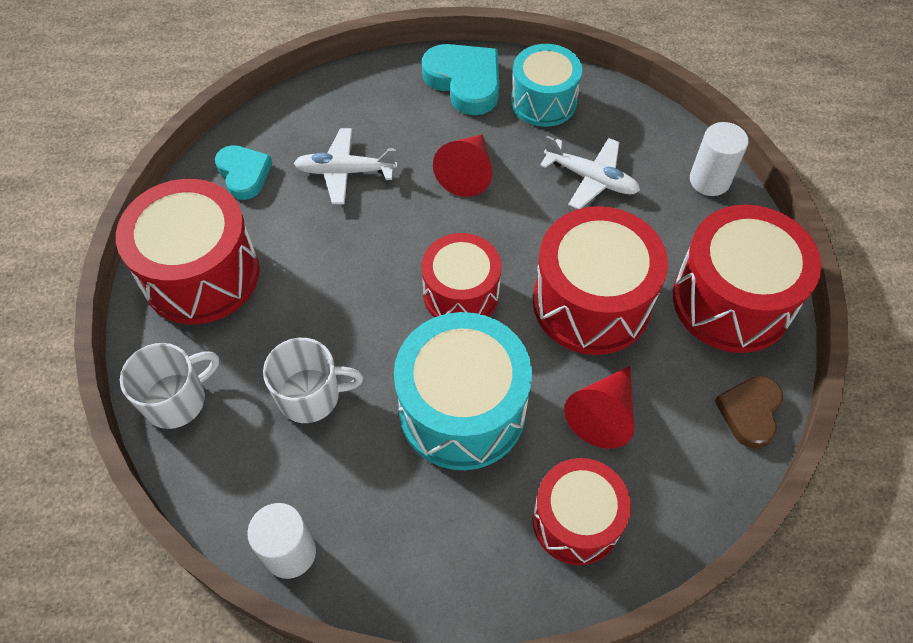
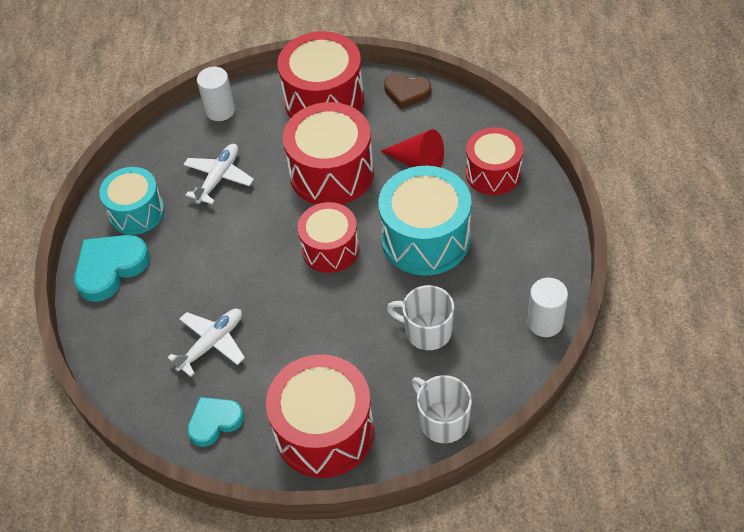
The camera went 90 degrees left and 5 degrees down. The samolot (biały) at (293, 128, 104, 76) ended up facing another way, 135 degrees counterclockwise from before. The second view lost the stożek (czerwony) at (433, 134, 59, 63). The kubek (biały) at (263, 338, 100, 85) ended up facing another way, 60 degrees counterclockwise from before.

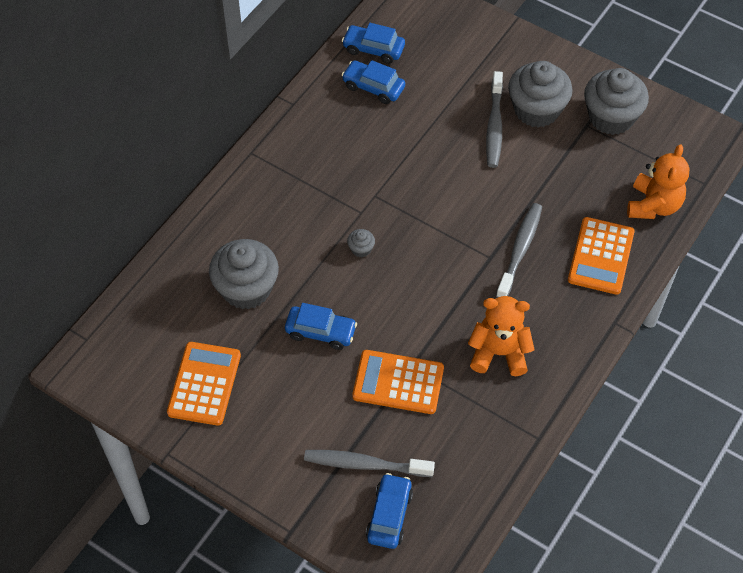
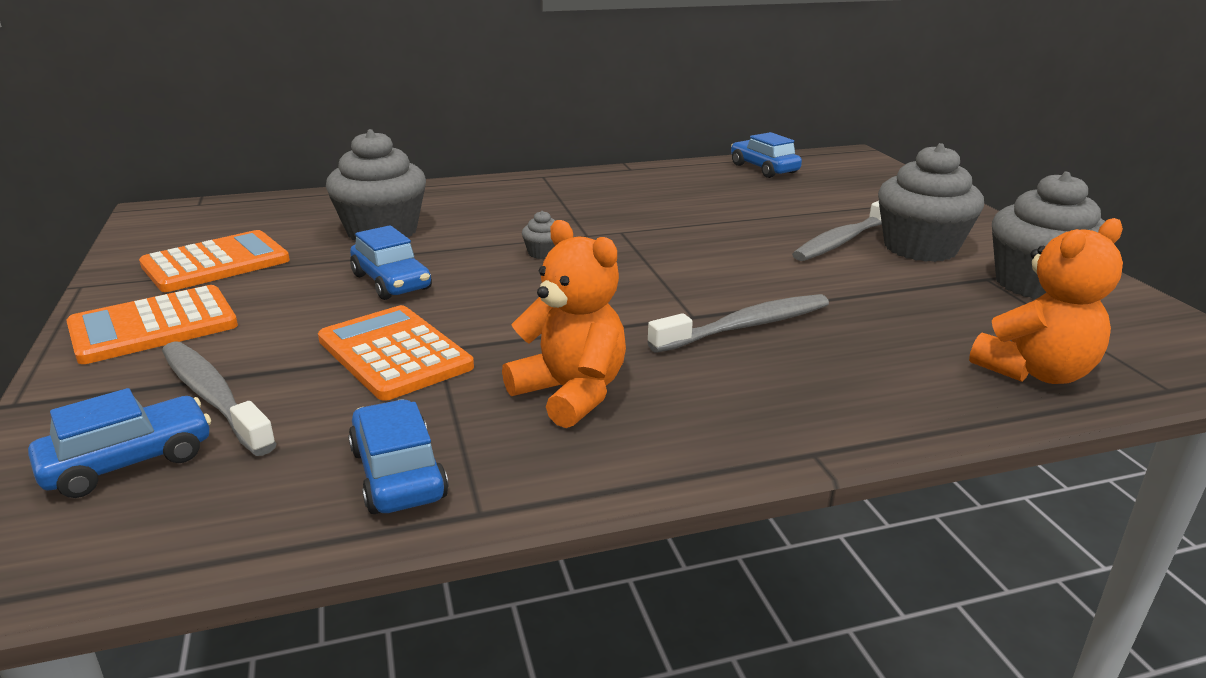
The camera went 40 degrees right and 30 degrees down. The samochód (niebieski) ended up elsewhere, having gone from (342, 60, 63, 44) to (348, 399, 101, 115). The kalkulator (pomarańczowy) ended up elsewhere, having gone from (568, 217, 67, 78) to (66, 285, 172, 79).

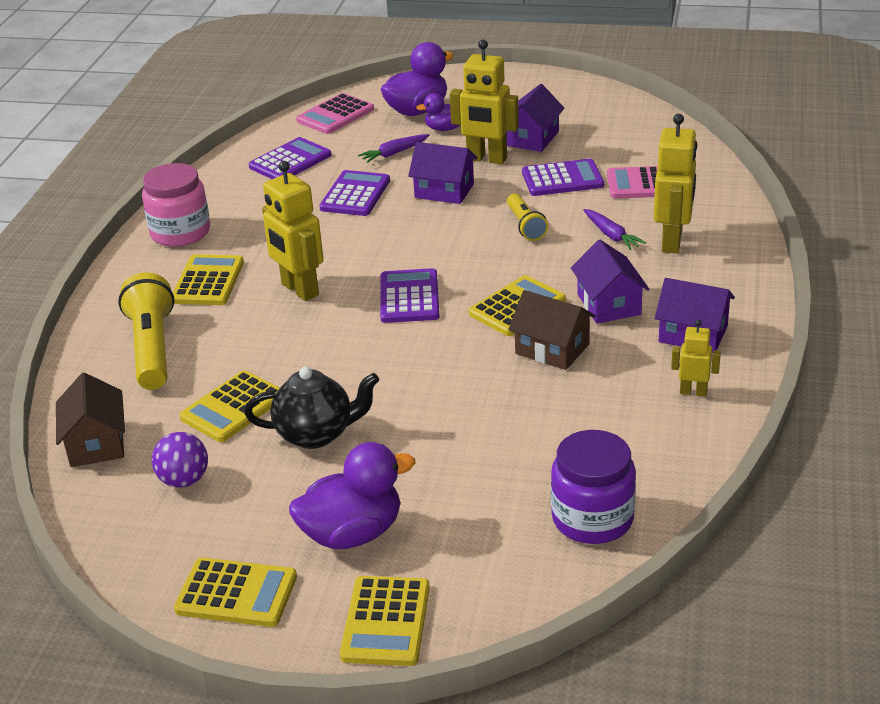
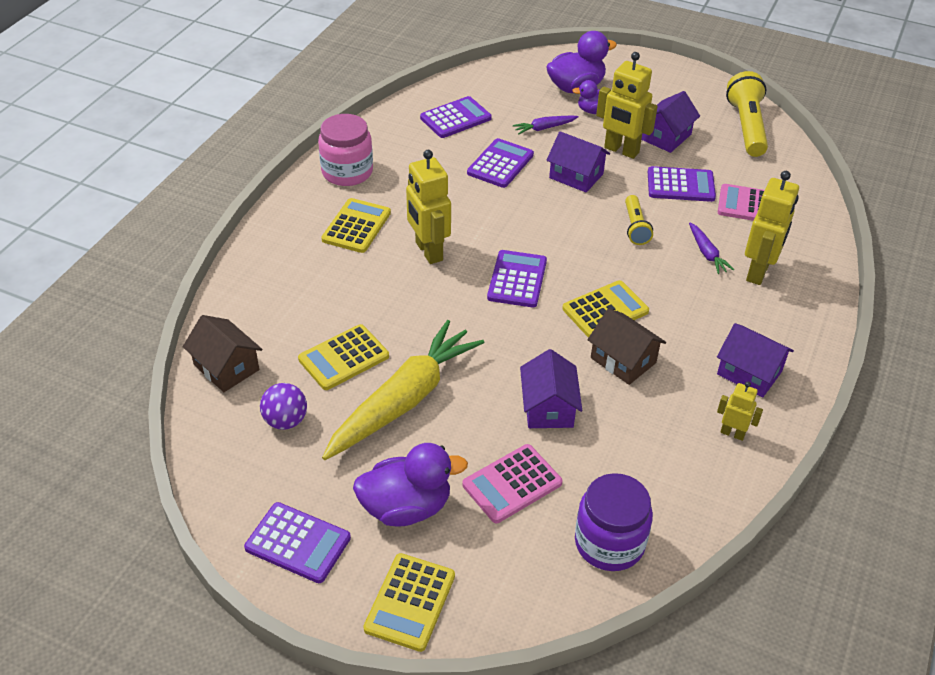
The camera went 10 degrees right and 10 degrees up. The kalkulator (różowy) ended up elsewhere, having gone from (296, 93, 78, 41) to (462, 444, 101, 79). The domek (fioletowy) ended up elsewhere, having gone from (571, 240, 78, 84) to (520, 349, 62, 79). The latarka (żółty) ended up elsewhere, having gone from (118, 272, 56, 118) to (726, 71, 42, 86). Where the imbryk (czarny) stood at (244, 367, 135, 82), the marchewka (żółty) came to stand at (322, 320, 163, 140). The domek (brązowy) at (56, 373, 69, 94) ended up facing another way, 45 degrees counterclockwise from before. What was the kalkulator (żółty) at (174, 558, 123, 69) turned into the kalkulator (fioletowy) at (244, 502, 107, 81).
---
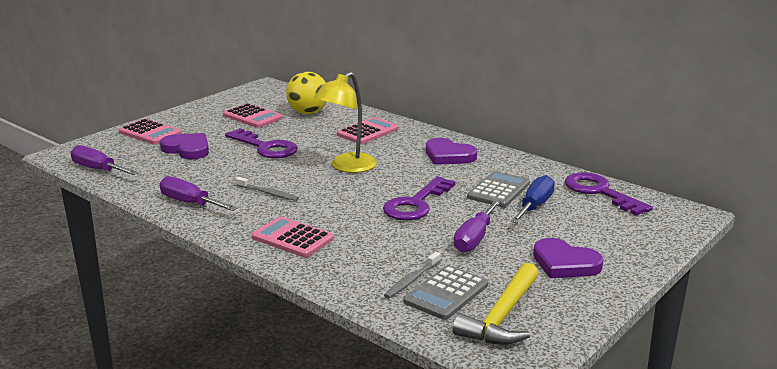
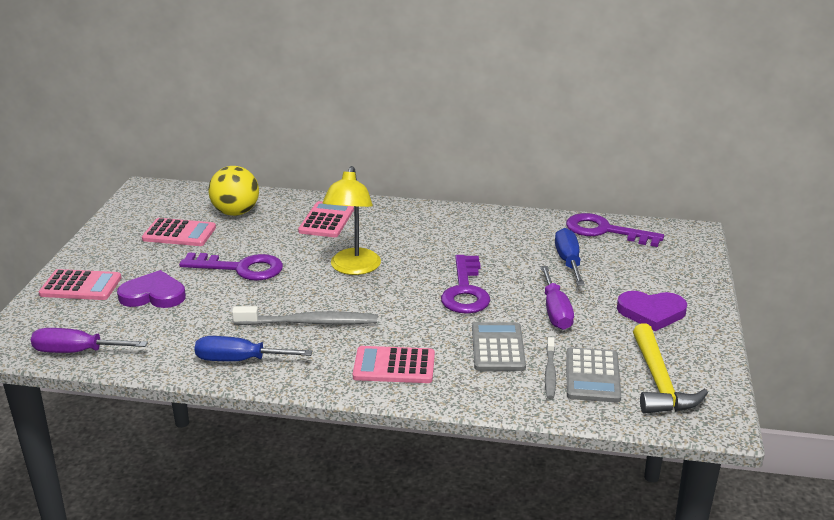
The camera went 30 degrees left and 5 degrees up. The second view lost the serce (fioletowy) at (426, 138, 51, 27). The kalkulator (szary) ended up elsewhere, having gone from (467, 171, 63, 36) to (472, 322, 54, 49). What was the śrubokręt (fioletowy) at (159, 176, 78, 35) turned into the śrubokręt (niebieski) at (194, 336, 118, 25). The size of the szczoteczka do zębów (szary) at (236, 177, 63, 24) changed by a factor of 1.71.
---
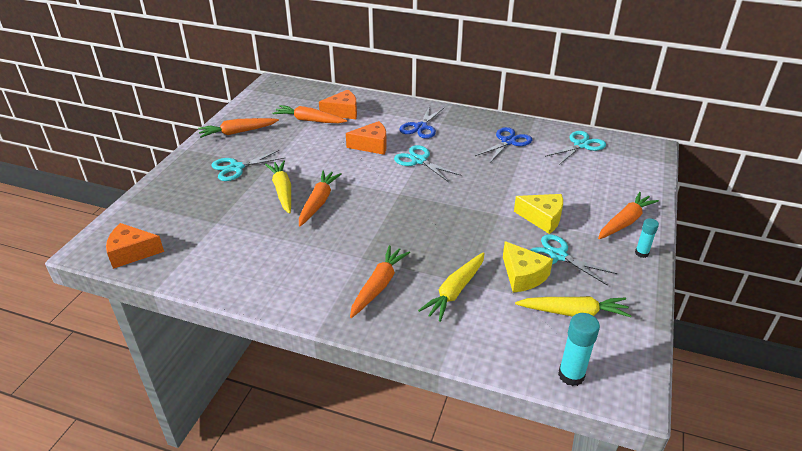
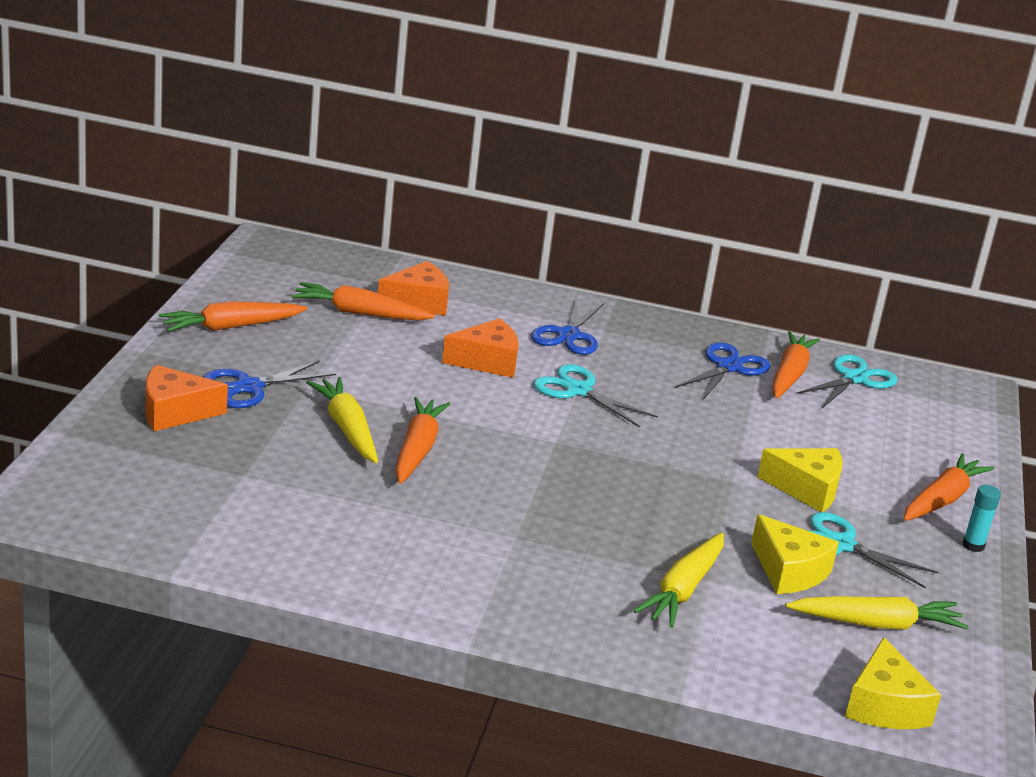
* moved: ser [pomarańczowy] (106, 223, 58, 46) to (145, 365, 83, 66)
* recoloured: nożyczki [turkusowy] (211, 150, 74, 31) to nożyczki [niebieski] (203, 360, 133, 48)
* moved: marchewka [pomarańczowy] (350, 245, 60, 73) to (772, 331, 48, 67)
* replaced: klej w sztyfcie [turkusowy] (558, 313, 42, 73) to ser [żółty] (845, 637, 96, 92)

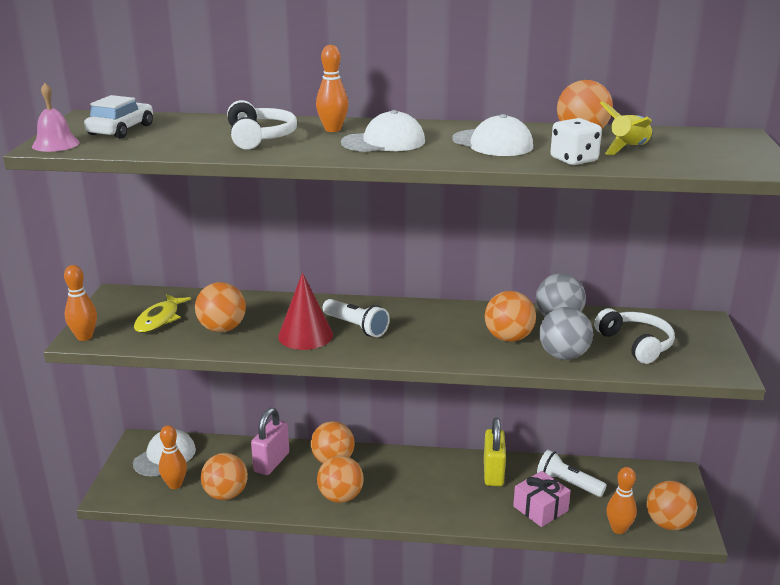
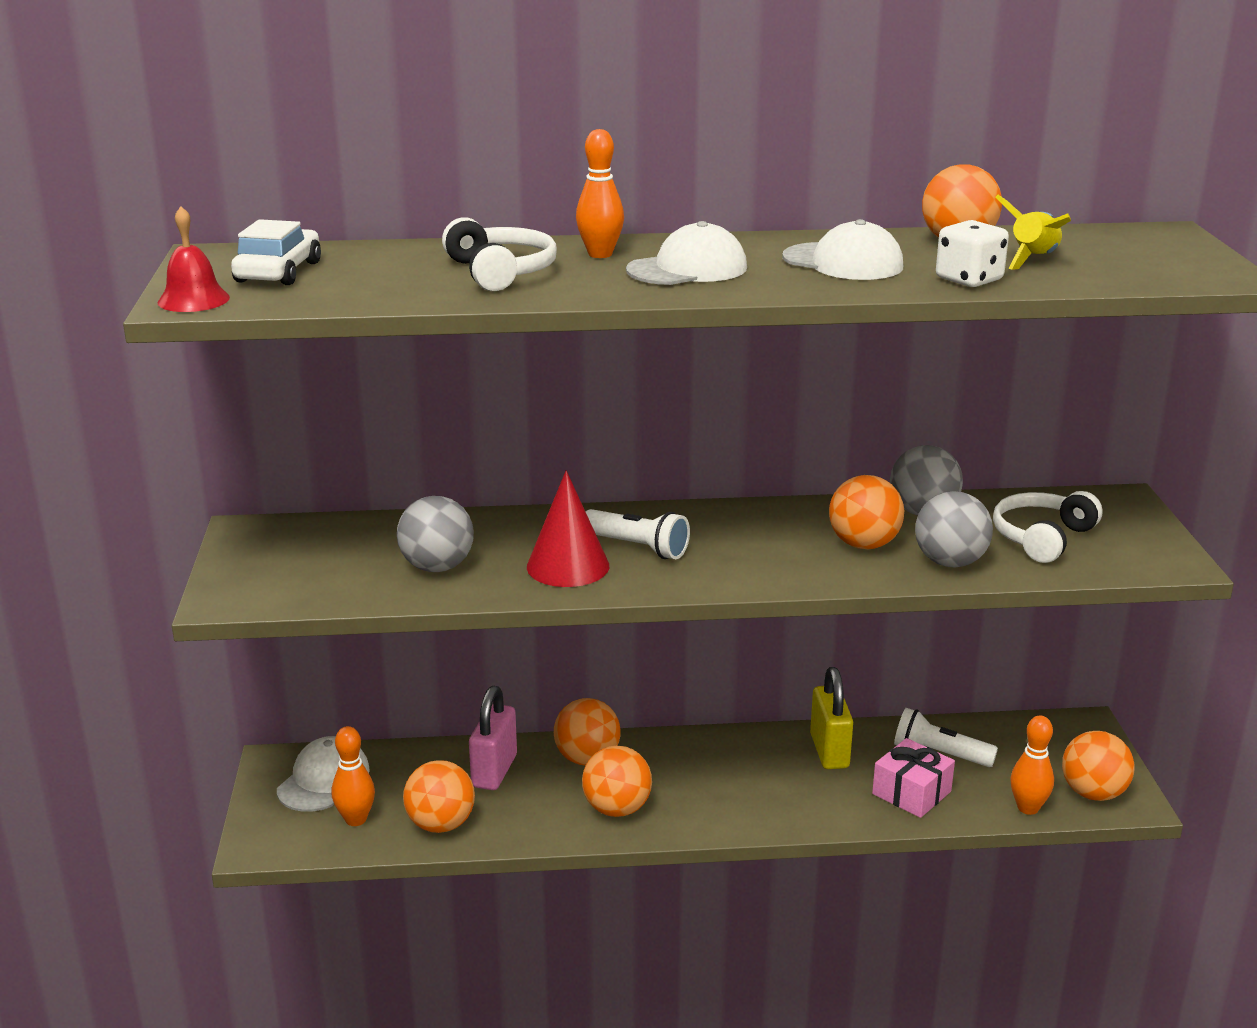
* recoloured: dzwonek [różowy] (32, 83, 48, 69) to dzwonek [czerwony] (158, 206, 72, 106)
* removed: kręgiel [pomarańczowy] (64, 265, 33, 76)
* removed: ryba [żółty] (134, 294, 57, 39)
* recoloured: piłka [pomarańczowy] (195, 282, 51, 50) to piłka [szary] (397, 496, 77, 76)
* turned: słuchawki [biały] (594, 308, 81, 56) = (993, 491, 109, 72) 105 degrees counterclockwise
---
● **What you will do**: A verbatim transcription is needed of the lines above, starting at the line with "365, 83, 66)" and ending at the line with "331, 48, 67)", both included, and of nothing else.

● **Answer box**:
* moved: ser [pomarańczowy] (106, 223, 58, 46) to (145, 365, 83, 66)
* recoloured: nożyczki [turkusowy] (211, 150, 74, 31) to nożyczki [niebieski] (203, 360, 133, 48)
* moved: marchewka [pomarańczowy] (350, 245, 60, 73) to (772, 331, 48, 67)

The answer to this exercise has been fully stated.